> [GIVEN REQUEST]
Transcribe every record that appears below, exactly and in full.

> [DATA RECORDS]
+ + + +
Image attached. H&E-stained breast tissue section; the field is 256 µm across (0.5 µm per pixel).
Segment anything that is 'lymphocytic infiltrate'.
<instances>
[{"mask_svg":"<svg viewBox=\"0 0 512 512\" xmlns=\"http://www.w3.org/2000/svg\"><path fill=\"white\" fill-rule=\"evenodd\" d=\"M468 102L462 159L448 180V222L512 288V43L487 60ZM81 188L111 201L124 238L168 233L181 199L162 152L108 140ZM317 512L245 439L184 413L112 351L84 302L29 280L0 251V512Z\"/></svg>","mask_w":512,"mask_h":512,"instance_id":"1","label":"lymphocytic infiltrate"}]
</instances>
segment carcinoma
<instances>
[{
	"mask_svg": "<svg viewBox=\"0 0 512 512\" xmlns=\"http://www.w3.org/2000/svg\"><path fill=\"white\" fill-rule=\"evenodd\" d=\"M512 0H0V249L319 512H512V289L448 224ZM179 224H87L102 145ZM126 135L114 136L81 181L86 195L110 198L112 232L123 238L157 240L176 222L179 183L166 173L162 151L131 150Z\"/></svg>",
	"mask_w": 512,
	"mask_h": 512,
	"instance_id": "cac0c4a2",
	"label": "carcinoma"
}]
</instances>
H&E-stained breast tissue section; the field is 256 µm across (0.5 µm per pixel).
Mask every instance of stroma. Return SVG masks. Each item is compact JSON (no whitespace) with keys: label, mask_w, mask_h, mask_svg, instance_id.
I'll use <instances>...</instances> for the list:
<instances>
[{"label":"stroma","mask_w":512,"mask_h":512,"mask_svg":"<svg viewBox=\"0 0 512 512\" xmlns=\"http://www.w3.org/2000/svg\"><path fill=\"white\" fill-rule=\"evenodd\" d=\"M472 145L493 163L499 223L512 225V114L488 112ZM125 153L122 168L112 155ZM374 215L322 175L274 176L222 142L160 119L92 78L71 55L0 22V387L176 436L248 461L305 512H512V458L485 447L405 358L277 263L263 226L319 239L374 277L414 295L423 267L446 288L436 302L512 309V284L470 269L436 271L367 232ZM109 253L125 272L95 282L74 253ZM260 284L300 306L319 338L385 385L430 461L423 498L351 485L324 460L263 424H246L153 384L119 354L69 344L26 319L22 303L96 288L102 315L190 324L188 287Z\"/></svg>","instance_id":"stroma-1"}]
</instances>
+ + + +
> [FULL RESPONSE]
Image attached. H&E-stained breast tissue section; the field is 256 µm across (0.5 µm per pixel).
Segment anything that is 'lymphocytic infiltrate'.
<instances>
[{"mask_svg":"<svg viewBox=\"0 0 512 512\" xmlns=\"http://www.w3.org/2000/svg\"><path fill=\"white\" fill-rule=\"evenodd\" d=\"M468 102L462 159L448 180V222L512 288V43L487 60ZM81 188L111 201L124 238L168 233L181 199L162 152L108 140ZM317 512L245 439L184 413L112 351L84 302L29 280L0 251V512Z\"/></svg>","mask_w":512,"mask_h":512,"instance_id":"1","label":"lymphocytic infiltrate"}]
</instances>
segment carcinoma
<instances>
[{
	"mask_svg": "<svg viewBox=\"0 0 512 512\" xmlns=\"http://www.w3.org/2000/svg\"><path fill=\"white\" fill-rule=\"evenodd\" d=\"M512 0H0V249L319 512H512V289L448 224ZM179 224H87L102 145ZM126 135L114 136L81 181L86 195L110 198L112 232L123 238L157 240L176 222L179 183L166 173L162 151L131 150Z\"/></svg>",
	"mask_w": 512,
	"mask_h": 512,
	"instance_id": "cac0c4a2",
	"label": "carcinoma"
}]
</instances>
H&E-stained breast tissue section; the field is 256 µm across (0.5 µm per pixel).
Mask every instance of stroma. Return SVG masks. Each item is compact JSON (no whitespace) with keys: label, mask_w, mask_h, mask_svg, instance_id.
I'll use <instances>...</instances> for the list:
<instances>
[{"label":"stroma","mask_w":512,"mask_h":512,"mask_svg":"<svg viewBox=\"0 0 512 512\" xmlns=\"http://www.w3.org/2000/svg\"><path fill=\"white\" fill-rule=\"evenodd\" d=\"M472 145L493 163L499 223L512 225V114L488 112ZM125 153L122 168L112 155ZM374 215L322 175L274 176L222 142L160 119L92 78L71 55L0 22V387L176 436L248 461L305 512H512V458L485 447L405 358L277 263L263 226L319 239L374 277L414 295L423 267L446 288L436 302L512 309V284L470 269L436 271L367 232ZM109 253L125 272L95 282L74 253ZM260 284L300 306L319 338L385 385L430 461L423 498L351 485L324 460L263 424H246L153 384L119 354L69 344L26 319L22 303L96 288L102 315L190 324L188 287Z\"/></svg>","instance_id":"stroma-1"}]
</instances>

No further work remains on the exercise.